◆ What the task requires: As written and without pictures, set down the lines from the one that contains "purple semicircle: (101, 52)" through the end of the data.

───── Materials provided

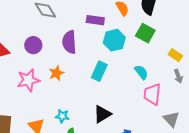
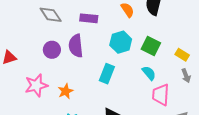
purple rectangle: (95, 20) -> (89, 18), moved
green square: (145, 33) -> (151, 46), moved
purple circle: (33, 45) -> (52, 50), moved
orange star: (56, 73) -> (66, 91), moved

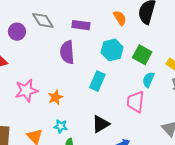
purple circle: (52, 50) -> (17, 32), moved
cyan semicircle: (149, 73) -> (148, 80), moved, turned -119
pink trapezoid: (161, 95) -> (135, 102), moved

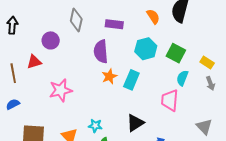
gray diamond: (43, 20) -> (76, 20), turned 45
purple circle: (17, 32) -> (51, 40), moved
orange star: (55, 97) -> (109, 76), moved

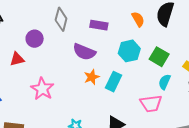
purple semicircle: (101, 52) -> (84, 52), turned -65
pink star: (61, 90) -> (42, 89), turned -30
pink trapezoid: (170, 100) -> (151, 103), turned -105

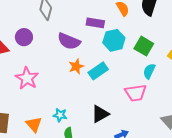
purple rectangle: (99, 25) -> (95, 23), moved
purple circle: (35, 39) -> (24, 37), moved
cyan rectangle: (114, 82) -> (98, 71), turned 30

──────────

◆ Answer area:
purple semicircle: (101, 52) -> (84, 52), turned -65
pink star: (61, 90) -> (42, 89), turned -30
pink trapezoid: (170, 100) -> (151, 103), turned -105

purple rectangle: (99, 25) -> (95, 23), moved
purple circle: (35, 39) -> (24, 37), moved
cyan rectangle: (114, 82) -> (98, 71), turned 30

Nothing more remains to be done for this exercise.